*INSTRUCTIONS TO FOLLOW*
What follows is a set of records. Retype them exactly, leaving out the pictures.

[Before and after images]
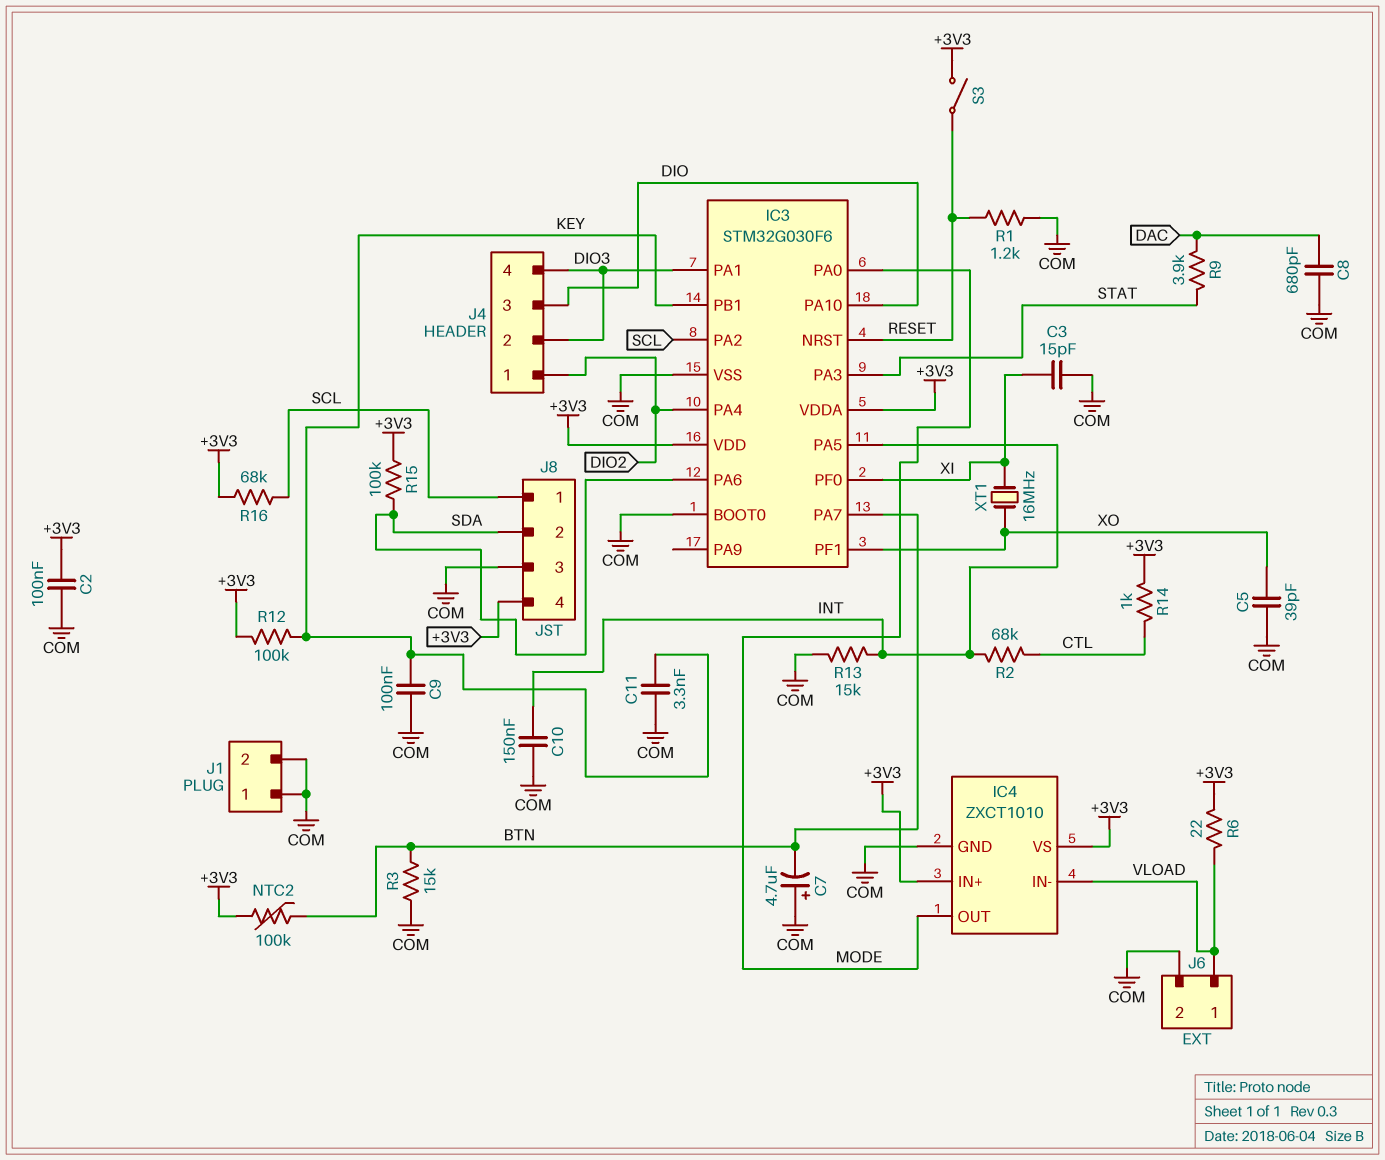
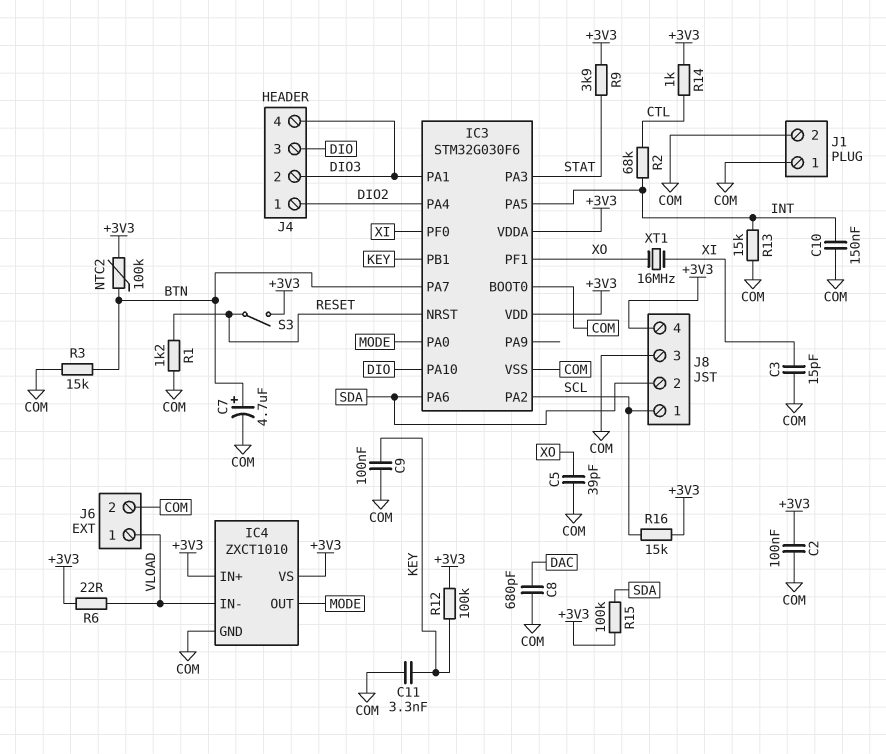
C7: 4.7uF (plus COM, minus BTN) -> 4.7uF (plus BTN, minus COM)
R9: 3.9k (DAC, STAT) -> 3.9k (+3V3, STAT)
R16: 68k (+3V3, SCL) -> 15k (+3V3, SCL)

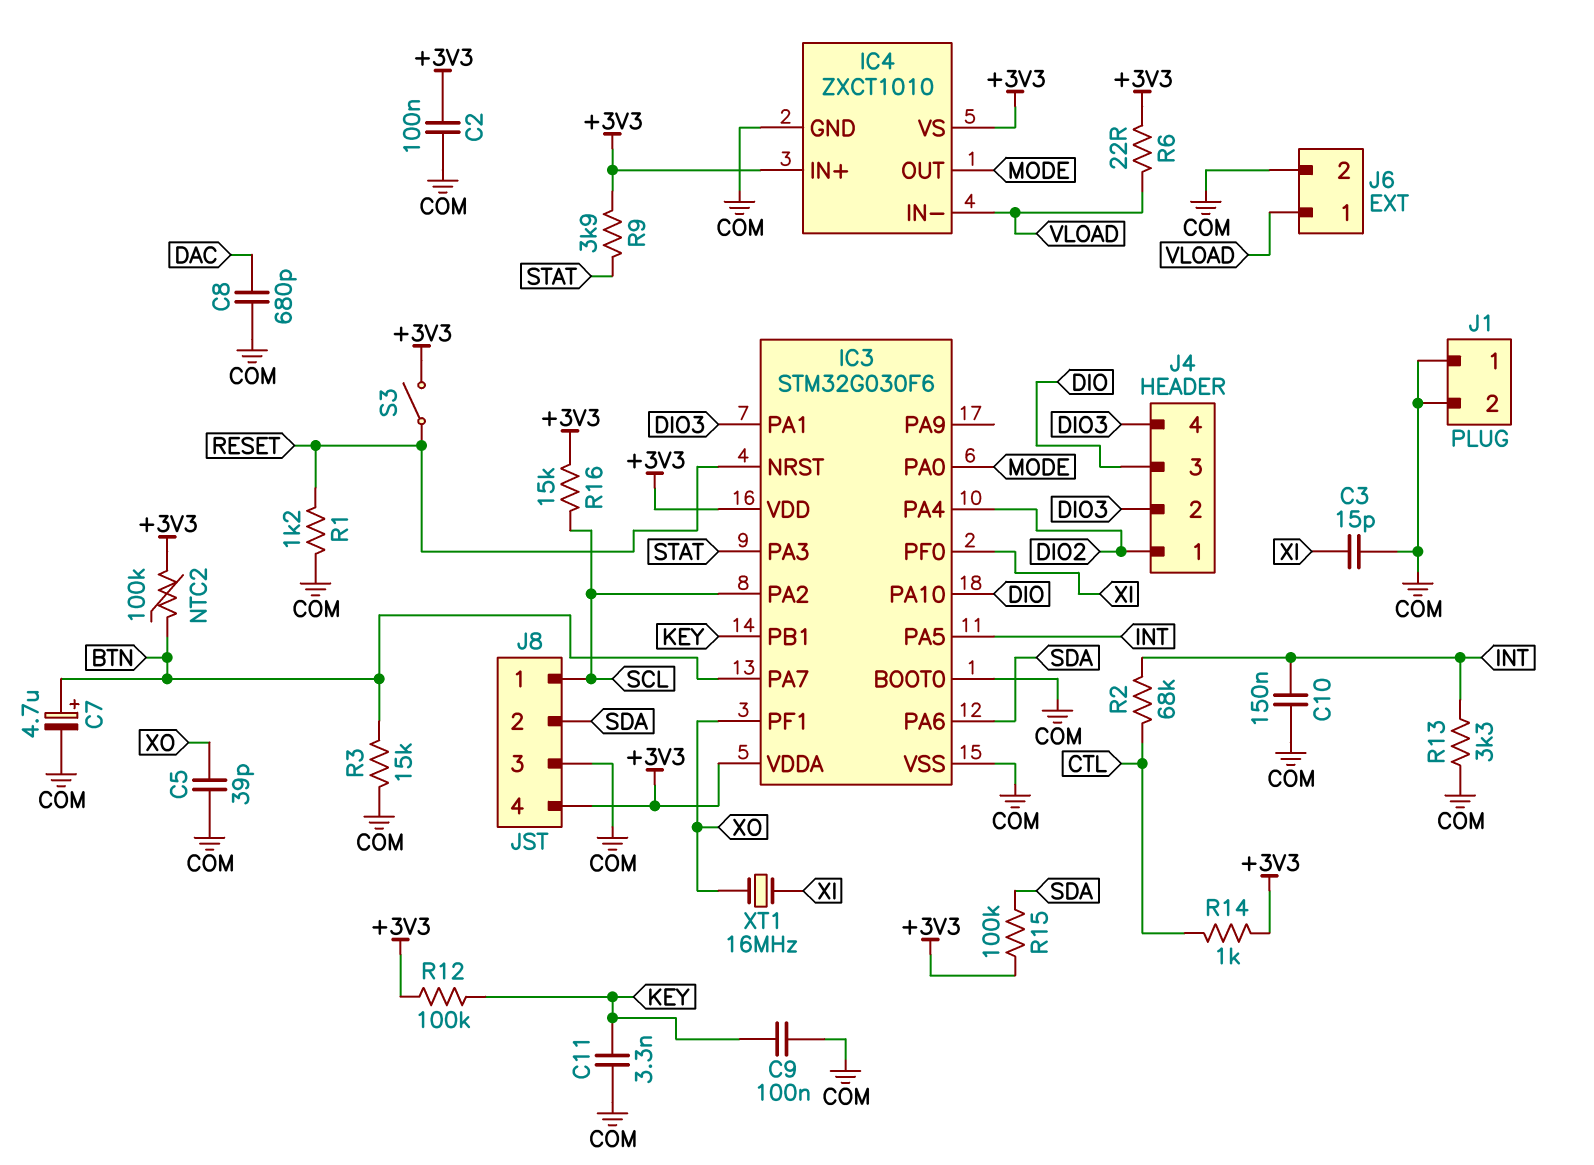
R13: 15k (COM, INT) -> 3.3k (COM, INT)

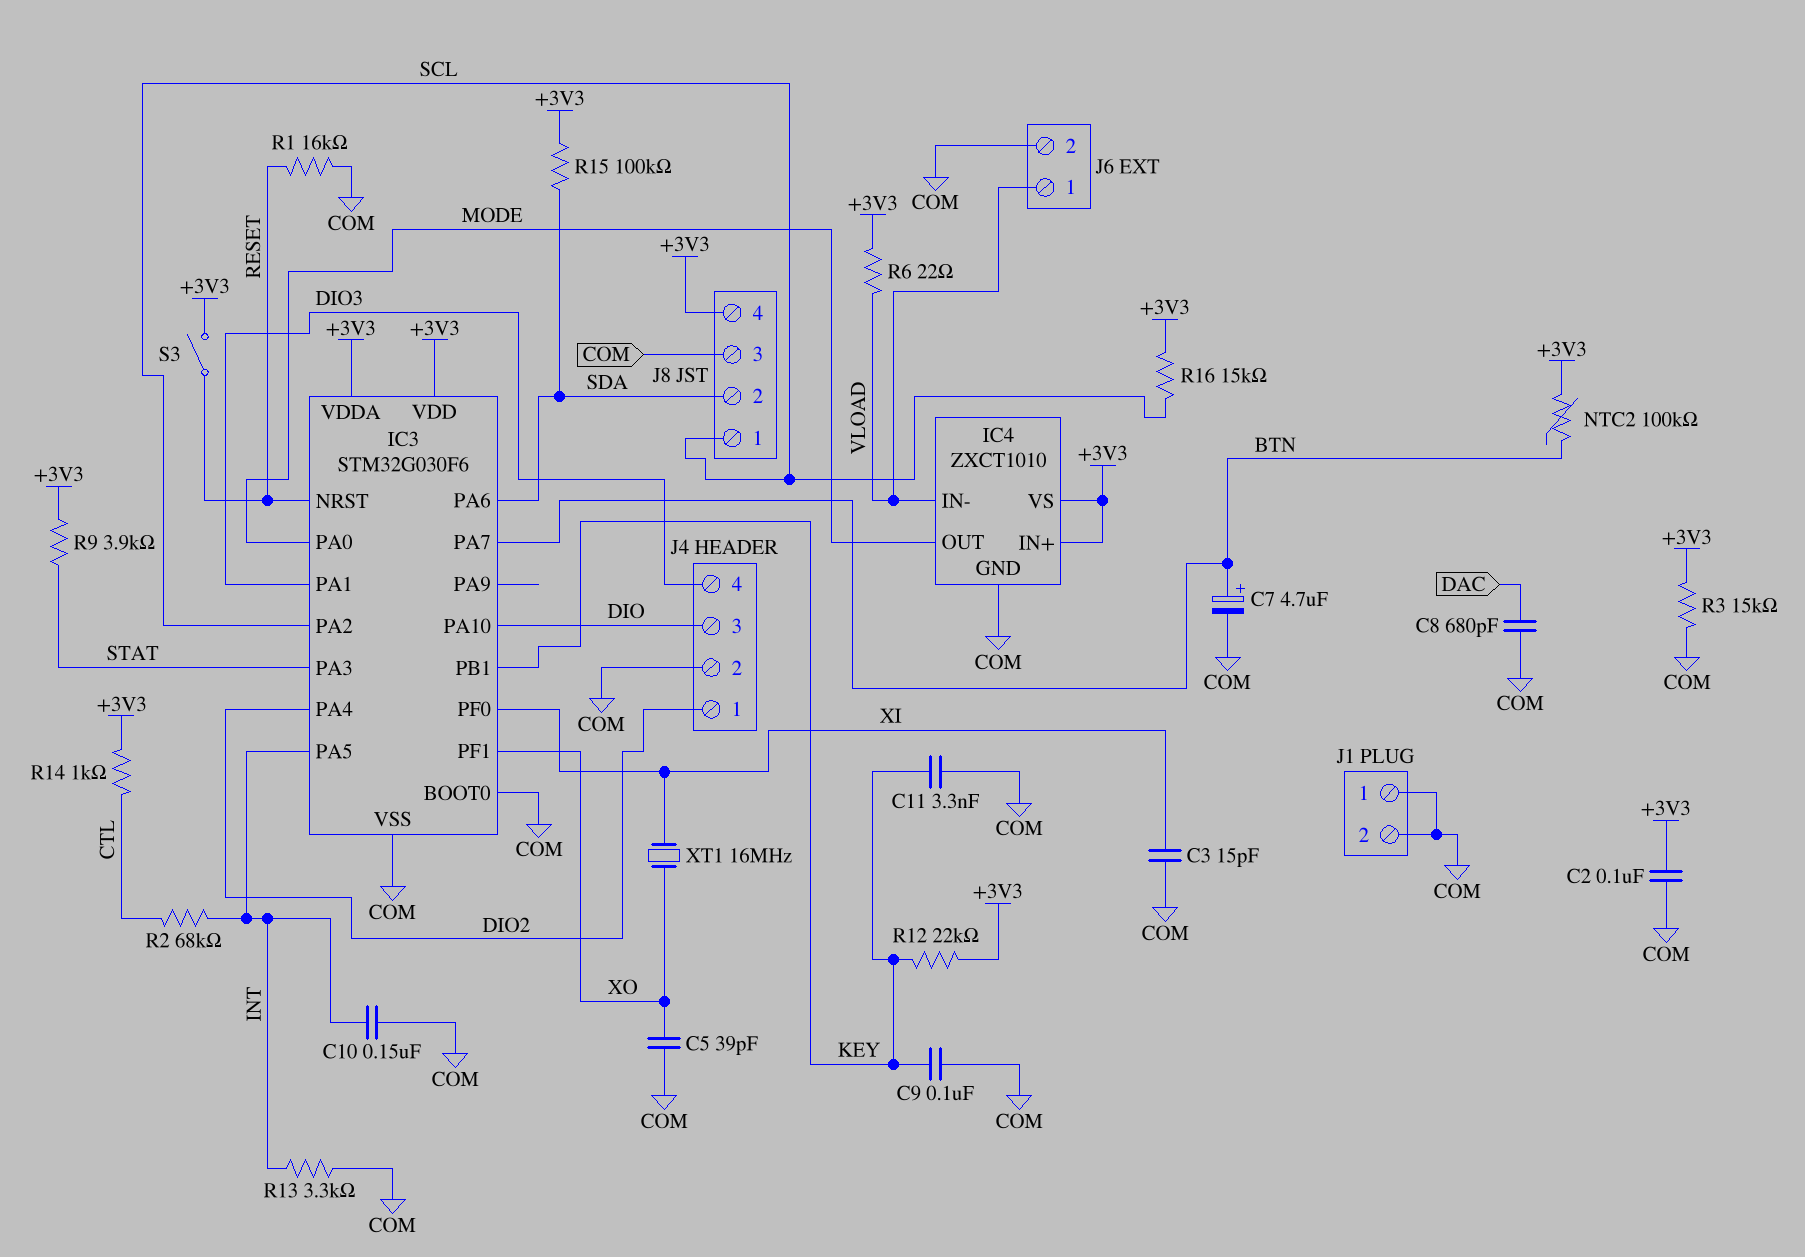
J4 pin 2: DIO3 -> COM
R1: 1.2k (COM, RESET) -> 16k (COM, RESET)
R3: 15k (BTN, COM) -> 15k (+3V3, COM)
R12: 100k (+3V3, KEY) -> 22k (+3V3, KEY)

*ANSWER*
C7: 4.7uF (plus COM, minus BTN) -> 4.7uF (plus BTN, minus COM)
R9: 3.9k (DAC, STAT) -> 3.9k (+3V3, STAT)
R16: 68k (+3V3, SCL) -> 15k (+3V3, SCL)

R13: 15k (COM, INT) -> 3.3k (COM, INT)

J4 pin 2: DIO3 -> COM
R1: 1.2k (COM, RESET) -> 16k (COM, RESET)
R3: 15k (BTN, COM) -> 15k (+3V3, COM)
R12: 100k (+3V3, KEY) -> 22k (+3V3, KEY)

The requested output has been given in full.